[RECORDS TO PROCESS]:
━━━━━━━━

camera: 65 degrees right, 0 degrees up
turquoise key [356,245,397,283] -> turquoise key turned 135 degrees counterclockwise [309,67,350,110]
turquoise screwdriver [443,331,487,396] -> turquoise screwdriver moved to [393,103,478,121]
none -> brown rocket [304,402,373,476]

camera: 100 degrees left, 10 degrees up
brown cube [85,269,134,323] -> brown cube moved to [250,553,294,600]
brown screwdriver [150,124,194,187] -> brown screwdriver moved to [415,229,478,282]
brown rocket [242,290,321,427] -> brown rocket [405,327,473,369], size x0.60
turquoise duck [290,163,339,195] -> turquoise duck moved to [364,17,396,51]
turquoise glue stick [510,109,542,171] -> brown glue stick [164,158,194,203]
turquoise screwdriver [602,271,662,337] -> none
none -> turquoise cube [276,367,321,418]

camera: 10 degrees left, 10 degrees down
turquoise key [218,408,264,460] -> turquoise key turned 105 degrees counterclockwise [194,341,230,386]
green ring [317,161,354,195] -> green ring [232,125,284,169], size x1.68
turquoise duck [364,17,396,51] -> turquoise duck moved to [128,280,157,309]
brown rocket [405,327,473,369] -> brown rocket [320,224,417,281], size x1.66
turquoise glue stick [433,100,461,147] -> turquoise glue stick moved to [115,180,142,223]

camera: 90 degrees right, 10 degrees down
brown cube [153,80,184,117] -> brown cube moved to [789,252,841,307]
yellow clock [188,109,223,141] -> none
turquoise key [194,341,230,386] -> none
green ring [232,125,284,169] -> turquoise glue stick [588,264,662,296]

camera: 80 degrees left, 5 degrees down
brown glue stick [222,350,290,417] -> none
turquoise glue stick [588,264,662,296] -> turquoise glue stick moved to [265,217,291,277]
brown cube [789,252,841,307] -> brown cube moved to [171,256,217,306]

━━━━━━━━

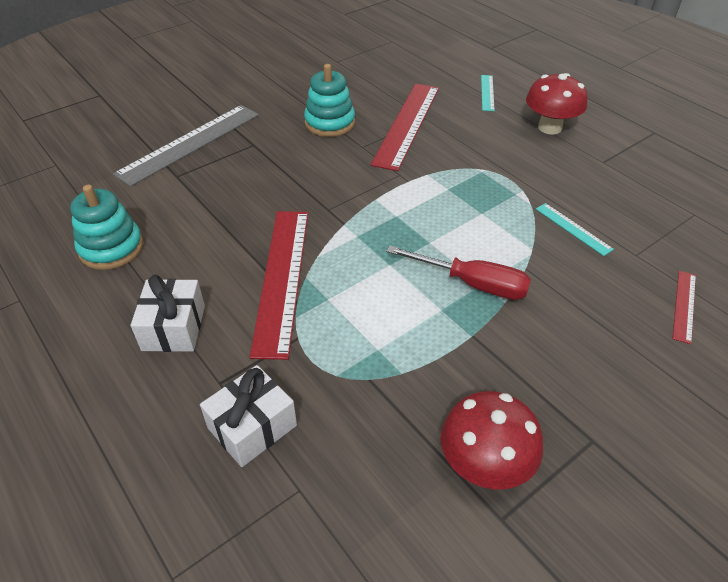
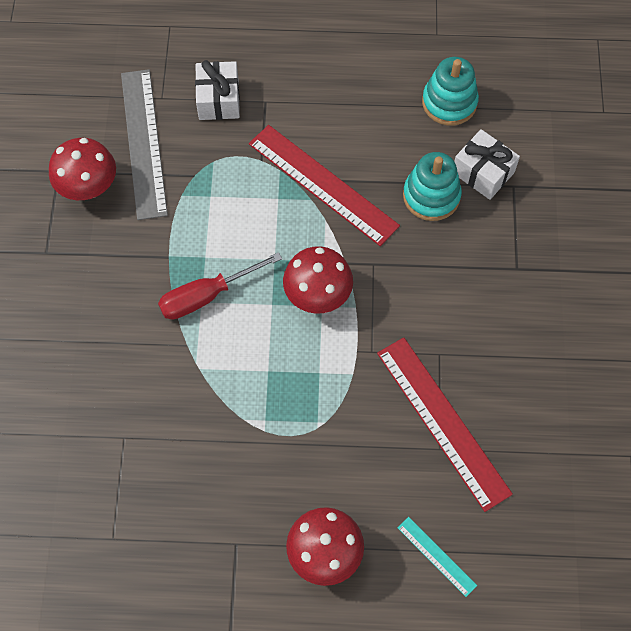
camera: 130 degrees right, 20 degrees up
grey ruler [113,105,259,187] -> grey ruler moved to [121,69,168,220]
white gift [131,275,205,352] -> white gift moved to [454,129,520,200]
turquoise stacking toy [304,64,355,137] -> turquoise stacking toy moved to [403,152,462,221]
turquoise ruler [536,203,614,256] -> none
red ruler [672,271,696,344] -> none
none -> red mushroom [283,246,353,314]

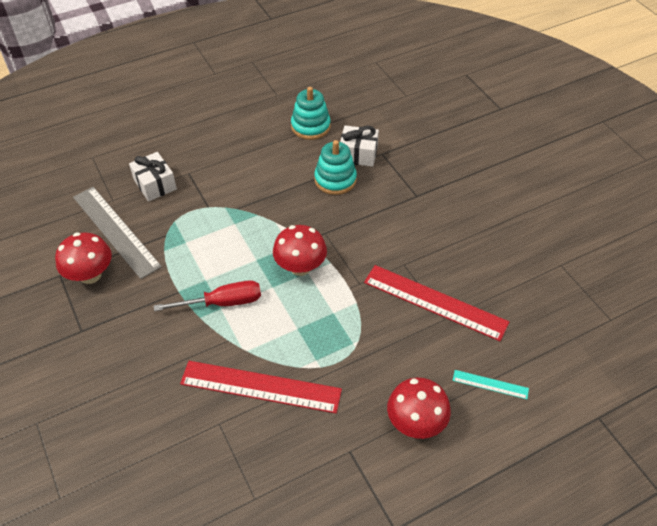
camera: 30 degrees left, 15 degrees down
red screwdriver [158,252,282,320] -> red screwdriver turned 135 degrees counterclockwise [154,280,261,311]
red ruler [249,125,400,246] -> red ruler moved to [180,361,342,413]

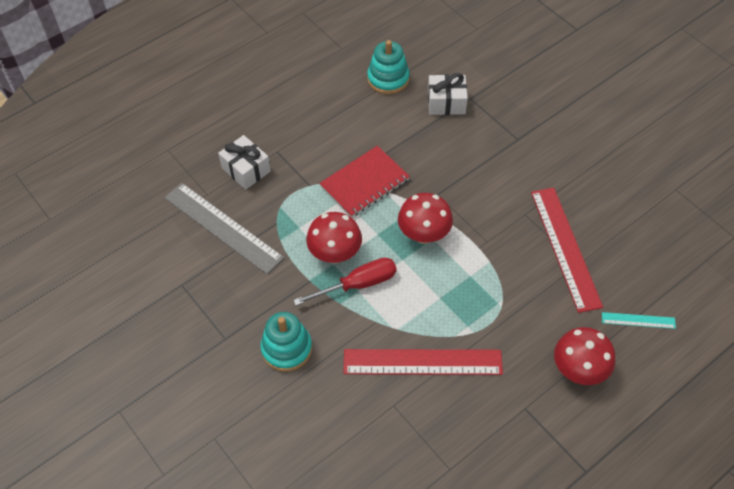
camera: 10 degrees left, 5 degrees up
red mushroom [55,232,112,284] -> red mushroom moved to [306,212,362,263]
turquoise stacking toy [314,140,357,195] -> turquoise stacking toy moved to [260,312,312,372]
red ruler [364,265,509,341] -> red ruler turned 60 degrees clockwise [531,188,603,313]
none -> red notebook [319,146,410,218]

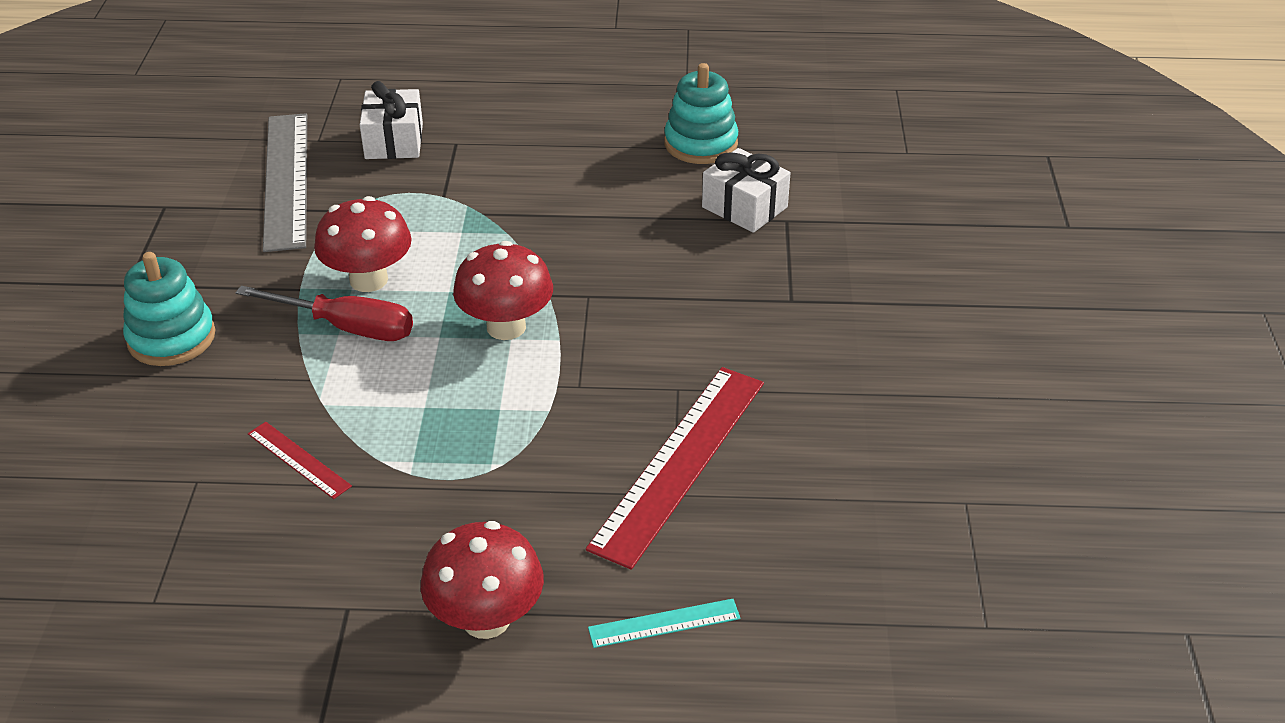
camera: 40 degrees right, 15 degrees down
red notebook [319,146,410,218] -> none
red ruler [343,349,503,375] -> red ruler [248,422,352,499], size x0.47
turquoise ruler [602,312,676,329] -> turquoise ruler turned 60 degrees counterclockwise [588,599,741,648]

━━━━━━━━

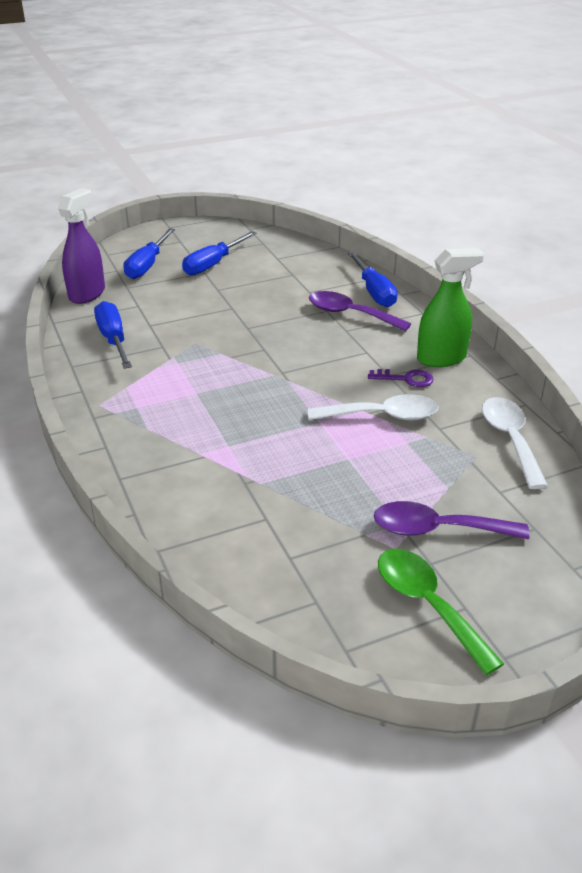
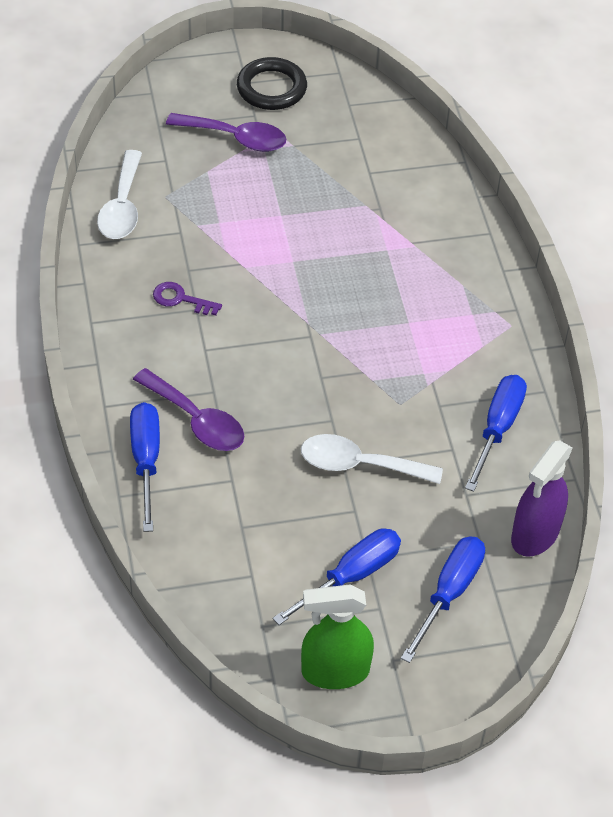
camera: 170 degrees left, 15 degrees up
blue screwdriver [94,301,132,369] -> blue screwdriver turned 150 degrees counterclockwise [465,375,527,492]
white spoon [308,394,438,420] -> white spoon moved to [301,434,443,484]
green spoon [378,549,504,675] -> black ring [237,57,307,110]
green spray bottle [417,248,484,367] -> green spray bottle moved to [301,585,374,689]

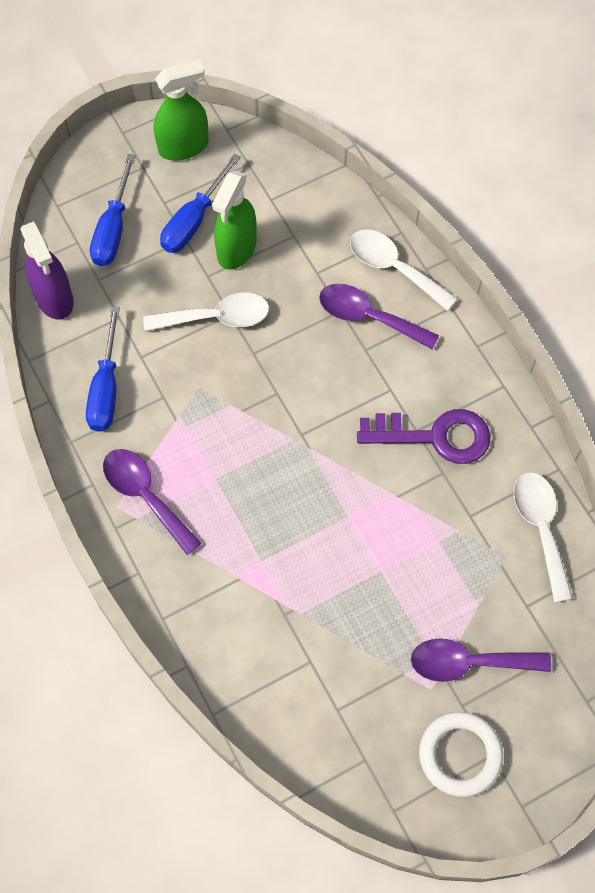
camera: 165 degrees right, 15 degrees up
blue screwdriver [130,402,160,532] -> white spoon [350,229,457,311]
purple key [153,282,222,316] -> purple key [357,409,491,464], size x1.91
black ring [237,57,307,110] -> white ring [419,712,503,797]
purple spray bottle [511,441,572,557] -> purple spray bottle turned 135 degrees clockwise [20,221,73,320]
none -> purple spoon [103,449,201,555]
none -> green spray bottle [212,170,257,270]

━━━━━━━━

[WORK REQUIRED]:
Print exactly the lines above, between the one holding "brown rocket [405,327,473,369] ->" and the one holding "brown cube [789,252,841,307]", inclusive, and nothing besides.

[WRITTEN RESPONSE]:
brown rocket [405,327,473,369] -> brown rocket [320,224,417,281], size x1.66
turquoise glue stick [433,100,461,147] -> turquoise glue stick moved to [115,180,142,223]

camera: 90 degrees right, 10 degrees down
brown cube [153,80,184,117] -> brown cube moved to [789,252,841,307]
yellow clock [188,109,223,141] -> none
turquoise key [194,341,230,386] -> none
green ring [232,125,284,169] -> turquoise glue stick [588,264,662,296]

camera: 80 degrees left, 5 degrees down
brown glue stick [222,350,290,417] -> none
turquoise glue stick [588,264,662,296] -> turquoise glue stick moved to [265,217,291,277]
brown cube [789,252,841,307] -> brown cube moved to [171,256,217,306]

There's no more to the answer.